_WORK INSTRUCTIONS:_ Leaving out the pictures, reproduce each record exactly and in full.

_PROVIDED DATA:_

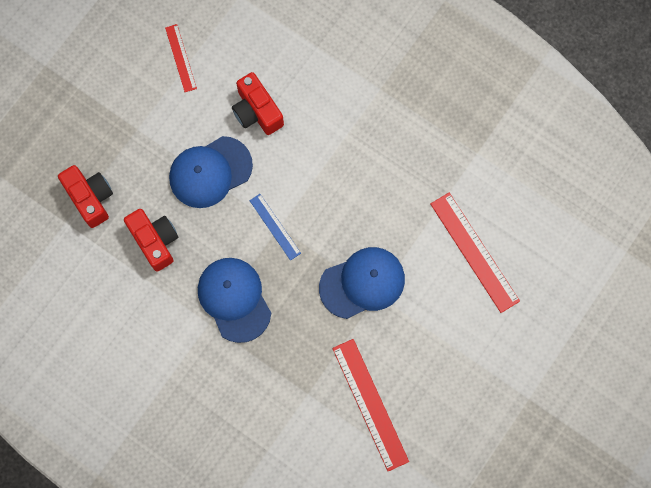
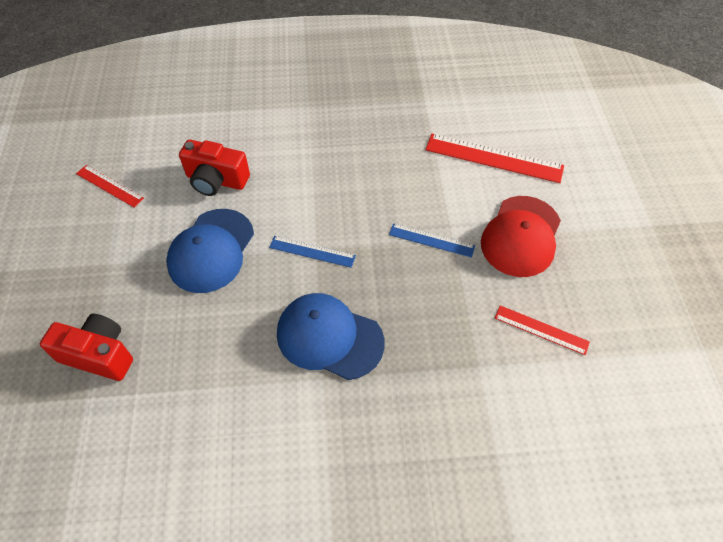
camera: 40 degrees left, 20 degrees down
(155, 241) = (202, 344): red camera -> none
(362, 283) = (431, 240): blue cap -> blue ruler
(370, 404) = (541, 330): red ruler -> red ruler, size x0.57
(426, 330) = (521, 236): none -> red cap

_PROBLEM SOLUTION:_
camera: 40 degrees left, 20 degrees down
(155, 241) = (202, 344): red camera -> none
(362, 283) = (431, 240): blue cap -> blue ruler
(370, 404) = (541, 330): red ruler -> red ruler, size x0.57
(426, 330) = (521, 236): none -> red cap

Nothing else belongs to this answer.